- **Given data**

- - -

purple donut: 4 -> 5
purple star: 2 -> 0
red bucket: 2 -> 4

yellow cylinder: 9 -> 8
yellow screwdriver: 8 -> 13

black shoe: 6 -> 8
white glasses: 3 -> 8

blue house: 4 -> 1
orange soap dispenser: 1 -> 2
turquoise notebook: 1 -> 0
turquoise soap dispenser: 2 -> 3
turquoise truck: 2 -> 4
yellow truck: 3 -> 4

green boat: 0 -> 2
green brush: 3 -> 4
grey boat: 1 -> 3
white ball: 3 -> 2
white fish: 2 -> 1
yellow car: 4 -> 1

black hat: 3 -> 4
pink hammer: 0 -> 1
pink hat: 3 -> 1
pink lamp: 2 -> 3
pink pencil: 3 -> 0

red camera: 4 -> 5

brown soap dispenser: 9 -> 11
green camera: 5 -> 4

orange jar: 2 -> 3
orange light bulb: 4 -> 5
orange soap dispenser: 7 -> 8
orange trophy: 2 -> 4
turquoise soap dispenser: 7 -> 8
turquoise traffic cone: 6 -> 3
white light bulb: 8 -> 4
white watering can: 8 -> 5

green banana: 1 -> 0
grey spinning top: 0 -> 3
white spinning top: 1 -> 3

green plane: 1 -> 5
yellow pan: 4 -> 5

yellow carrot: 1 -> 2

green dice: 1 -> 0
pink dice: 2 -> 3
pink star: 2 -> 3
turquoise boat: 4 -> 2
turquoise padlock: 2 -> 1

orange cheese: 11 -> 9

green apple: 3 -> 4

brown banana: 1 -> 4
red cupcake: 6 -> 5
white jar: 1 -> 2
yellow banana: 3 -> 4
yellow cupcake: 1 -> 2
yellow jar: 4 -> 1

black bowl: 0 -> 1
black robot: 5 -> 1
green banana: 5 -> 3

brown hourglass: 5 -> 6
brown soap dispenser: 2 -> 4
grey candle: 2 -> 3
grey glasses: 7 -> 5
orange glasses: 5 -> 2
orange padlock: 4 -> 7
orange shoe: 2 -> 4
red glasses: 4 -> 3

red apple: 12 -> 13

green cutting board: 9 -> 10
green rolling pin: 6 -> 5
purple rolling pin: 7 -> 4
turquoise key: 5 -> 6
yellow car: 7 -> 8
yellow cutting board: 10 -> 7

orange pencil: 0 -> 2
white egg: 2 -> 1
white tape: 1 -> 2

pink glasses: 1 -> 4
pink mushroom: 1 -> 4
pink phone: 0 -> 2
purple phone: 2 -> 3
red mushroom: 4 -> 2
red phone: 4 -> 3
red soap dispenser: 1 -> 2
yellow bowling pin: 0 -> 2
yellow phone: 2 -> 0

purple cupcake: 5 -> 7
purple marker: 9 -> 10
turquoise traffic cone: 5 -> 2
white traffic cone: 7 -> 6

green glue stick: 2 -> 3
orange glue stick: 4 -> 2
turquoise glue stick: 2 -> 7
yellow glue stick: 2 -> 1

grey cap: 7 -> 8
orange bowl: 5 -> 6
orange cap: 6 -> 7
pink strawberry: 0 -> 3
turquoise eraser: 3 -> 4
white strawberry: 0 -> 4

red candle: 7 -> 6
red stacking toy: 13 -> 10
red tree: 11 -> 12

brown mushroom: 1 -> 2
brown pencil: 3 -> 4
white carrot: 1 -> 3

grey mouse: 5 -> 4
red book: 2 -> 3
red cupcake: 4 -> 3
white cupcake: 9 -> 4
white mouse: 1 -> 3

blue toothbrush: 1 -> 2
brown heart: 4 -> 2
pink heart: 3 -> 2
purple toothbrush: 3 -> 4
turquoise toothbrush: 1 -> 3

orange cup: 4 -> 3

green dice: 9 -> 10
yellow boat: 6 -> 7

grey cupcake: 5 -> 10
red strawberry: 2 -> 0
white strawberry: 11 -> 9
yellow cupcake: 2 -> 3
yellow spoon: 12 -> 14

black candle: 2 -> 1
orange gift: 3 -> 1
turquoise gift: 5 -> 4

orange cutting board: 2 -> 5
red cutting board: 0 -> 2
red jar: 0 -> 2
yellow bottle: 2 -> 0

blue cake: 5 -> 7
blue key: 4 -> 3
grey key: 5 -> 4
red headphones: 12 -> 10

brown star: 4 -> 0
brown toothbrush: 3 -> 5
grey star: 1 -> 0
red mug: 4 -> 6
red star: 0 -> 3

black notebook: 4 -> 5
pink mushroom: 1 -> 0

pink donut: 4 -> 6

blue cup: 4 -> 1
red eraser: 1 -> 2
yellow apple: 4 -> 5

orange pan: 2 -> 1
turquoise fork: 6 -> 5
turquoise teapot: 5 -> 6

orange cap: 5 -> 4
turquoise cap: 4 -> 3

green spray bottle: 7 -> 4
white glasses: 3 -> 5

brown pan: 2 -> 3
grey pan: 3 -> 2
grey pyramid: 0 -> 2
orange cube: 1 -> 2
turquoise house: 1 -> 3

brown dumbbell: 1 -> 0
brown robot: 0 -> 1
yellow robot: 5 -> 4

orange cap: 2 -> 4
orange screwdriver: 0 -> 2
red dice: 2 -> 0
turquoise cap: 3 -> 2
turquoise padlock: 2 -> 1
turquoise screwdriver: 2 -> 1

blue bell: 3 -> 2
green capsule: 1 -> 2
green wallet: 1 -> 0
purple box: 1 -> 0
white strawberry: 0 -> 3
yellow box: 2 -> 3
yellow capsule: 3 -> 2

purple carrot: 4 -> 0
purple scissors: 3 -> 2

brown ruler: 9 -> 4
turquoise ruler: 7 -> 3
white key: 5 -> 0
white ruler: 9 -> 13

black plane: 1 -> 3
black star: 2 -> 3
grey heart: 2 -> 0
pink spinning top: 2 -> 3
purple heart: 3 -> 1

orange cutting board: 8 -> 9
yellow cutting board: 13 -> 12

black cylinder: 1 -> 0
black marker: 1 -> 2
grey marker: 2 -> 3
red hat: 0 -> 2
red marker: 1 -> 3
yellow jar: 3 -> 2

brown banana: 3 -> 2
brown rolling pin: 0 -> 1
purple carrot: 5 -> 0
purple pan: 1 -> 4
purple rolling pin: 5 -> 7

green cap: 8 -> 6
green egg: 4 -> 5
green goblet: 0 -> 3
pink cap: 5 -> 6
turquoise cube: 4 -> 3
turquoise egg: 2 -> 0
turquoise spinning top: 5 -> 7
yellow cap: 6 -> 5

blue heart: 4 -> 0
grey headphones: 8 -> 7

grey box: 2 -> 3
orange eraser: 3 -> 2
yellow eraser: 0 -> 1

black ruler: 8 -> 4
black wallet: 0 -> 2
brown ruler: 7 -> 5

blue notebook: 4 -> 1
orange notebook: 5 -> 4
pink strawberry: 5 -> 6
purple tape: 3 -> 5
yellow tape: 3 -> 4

- - -

- **Try it**
Every record here must be output exactly, word for word.

- **Task solution**
purple donut: 4 -> 5
purple star: 2 -> 0
red bucket: 2 -> 4

yellow cylinder: 9 -> 8
yellow screwdriver: 8 -> 13

black shoe: 6 -> 8
white glasses: 3 -> 8

blue house: 4 -> 1
orange soap dispenser: 1 -> 2
turquoise notebook: 1 -> 0
turquoise soap dispenser: 2 -> 3
turquoise truck: 2 -> 4
yellow truck: 3 -> 4

green boat: 0 -> 2
green brush: 3 -> 4
grey boat: 1 -> 3
white ball: 3 -> 2
white fish: 2 -> 1
yellow car: 4 -> 1

black hat: 3 -> 4
pink hammer: 0 -> 1
pink hat: 3 -> 1
pink lamp: 2 -> 3
pink pencil: 3 -> 0

red camera: 4 -> 5

brown soap dispenser: 9 -> 11
green camera: 5 -> 4

orange jar: 2 -> 3
orange light bulb: 4 -> 5
orange soap dispenser: 7 -> 8
orange trophy: 2 -> 4
turquoise soap dispenser: 7 -> 8
turquoise traffic cone: 6 -> 3
white light bulb: 8 -> 4
white watering can: 8 -> 5

green banana: 1 -> 0
grey spinning top: 0 -> 3
white spinning top: 1 -> 3

green plane: 1 -> 5
yellow pan: 4 -> 5

yellow carrot: 1 -> 2

green dice: 1 -> 0
pink dice: 2 -> 3
pink star: 2 -> 3
turquoise boat: 4 -> 2
turquoise padlock: 2 -> 1

orange cheese: 11 -> 9

green apple: 3 -> 4

brown banana: 1 -> 4
red cupcake: 6 -> 5
white jar: 1 -> 2
yellow banana: 3 -> 4
yellow cupcake: 1 -> 2
yellow jar: 4 -> 1

black bowl: 0 -> 1
black robot: 5 -> 1
green banana: 5 -> 3

brown hourglass: 5 -> 6
brown soap dispenser: 2 -> 4
grey candle: 2 -> 3
grey glasses: 7 -> 5
orange glasses: 5 -> 2
orange padlock: 4 -> 7
orange shoe: 2 -> 4
red glasses: 4 -> 3

red apple: 12 -> 13

green cutting board: 9 -> 10
green rolling pin: 6 -> 5
purple rolling pin: 7 -> 4
turquoise key: 5 -> 6
yellow car: 7 -> 8
yellow cutting board: 10 -> 7

orange pencil: 0 -> 2
white egg: 2 -> 1
white tape: 1 -> 2

pink glasses: 1 -> 4
pink mushroom: 1 -> 4
pink phone: 0 -> 2
purple phone: 2 -> 3
red mushroom: 4 -> 2
red phone: 4 -> 3
red soap dispenser: 1 -> 2
yellow bowling pin: 0 -> 2
yellow phone: 2 -> 0

purple cupcake: 5 -> 7
purple marker: 9 -> 10
turquoise traffic cone: 5 -> 2
white traffic cone: 7 -> 6

green glue stick: 2 -> 3
orange glue stick: 4 -> 2
turquoise glue stick: 2 -> 7
yellow glue stick: 2 -> 1

grey cap: 7 -> 8
orange bowl: 5 -> 6
orange cap: 6 -> 7
pink strawberry: 0 -> 3
turquoise eraser: 3 -> 4
white strawberry: 0 -> 4

red candle: 7 -> 6
red stacking toy: 13 -> 10
red tree: 11 -> 12

brown mushroom: 1 -> 2
brown pencil: 3 -> 4
white carrot: 1 -> 3

grey mouse: 5 -> 4
red book: 2 -> 3
red cupcake: 4 -> 3
white cupcake: 9 -> 4
white mouse: 1 -> 3

blue toothbrush: 1 -> 2
brown heart: 4 -> 2
pink heart: 3 -> 2
purple toothbrush: 3 -> 4
turquoise toothbrush: 1 -> 3

orange cup: 4 -> 3

green dice: 9 -> 10
yellow boat: 6 -> 7

grey cupcake: 5 -> 10
red strawberry: 2 -> 0
white strawberry: 11 -> 9
yellow cupcake: 2 -> 3
yellow spoon: 12 -> 14

black candle: 2 -> 1
orange gift: 3 -> 1
turquoise gift: 5 -> 4

orange cutting board: 2 -> 5
red cutting board: 0 -> 2
red jar: 0 -> 2
yellow bottle: 2 -> 0

blue cake: 5 -> 7
blue key: 4 -> 3
grey key: 5 -> 4
red headphones: 12 -> 10

brown star: 4 -> 0
brown toothbrush: 3 -> 5
grey star: 1 -> 0
red mug: 4 -> 6
red star: 0 -> 3

black notebook: 4 -> 5
pink mushroom: 1 -> 0

pink donut: 4 -> 6

blue cup: 4 -> 1
red eraser: 1 -> 2
yellow apple: 4 -> 5

orange pan: 2 -> 1
turquoise fork: 6 -> 5
turquoise teapot: 5 -> 6

orange cap: 5 -> 4
turquoise cap: 4 -> 3

green spray bottle: 7 -> 4
white glasses: 3 -> 5

brown pan: 2 -> 3
grey pan: 3 -> 2
grey pyramid: 0 -> 2
orange cube: 1 -> 2
turquoise house: 1 -> 3

brown dumbbell: 1 -> 0
brown robot: 0 -> 1
yellow robot: 5 -> 4

orange cap: 2 -> 4
orange screwdriver: 0 -> 2
red dice: 2 -> 0
turquoise cap: 3 -> 2
turquoise padlock: 2 -> 1
turquoise screwdriver: 2 -> 1

blue bell: 3 -> 2
green capsule: 1 -> 2
green wallet: 1 -> 0
purple box: 1 -> 0
white strawberry: 0 -> 3
yellow box: 2 -> 3
yellow capsule: 3 -> 2

purple carrot: 4 -> 0
purple scissors: 3 -> 2

brown ruler: 9 -> 4
turquoise ruler: 7 -> 3
white key: 5 -> 0
white ruler: 9 -> 13

black plane: 1 -> 3
black star: 2 -> 3
grey heart: 2 -> 0
pink spinning top: 2 -> 3
purple heart: 3 -> 1

orange cutting board: 8 -> 9
yellow cutting board: 13 -> 12

black cylinder: 1 -> 0
black marker: 1 -> 2
grey marker: 2 -> 3
red hat: 0 -> 2
red marker: 1 -> 3
yellow jar: 3 -> 2

brown banana: 3 -> 2
brown rolling pin: 0 -> 1
purple carrot: 5 -> 0
purple pan: 1 -> 4
purple rolling pin: 5 -> 7

green cap: 8 -> 6
green egg: 4 -> 5
green goblet: 0 -> 3
pink cap: 5 -> 6
turquoise cube: 4 -> 3
turquoise egg: 2 -> 0
turquoise spinning top: 5 -> 7
yellow cap: 6 -> 5

blue heart: 4 -> 0
grey headphones: 8 -> 7

grey box: 2 -> 3
orange eraser: 3 -> 2
yellow eraser: 0 -> 1

black ruler: 8 -> 4
black wallet: 0 -> 2
brown ruler: 7 -> 5

blue notebook: 4 -> 1
orange notebook: 5 -> 4
pink strawberry: 5 -> 6
purple tape: 3 -> 5
yellow tape: 3 -> 4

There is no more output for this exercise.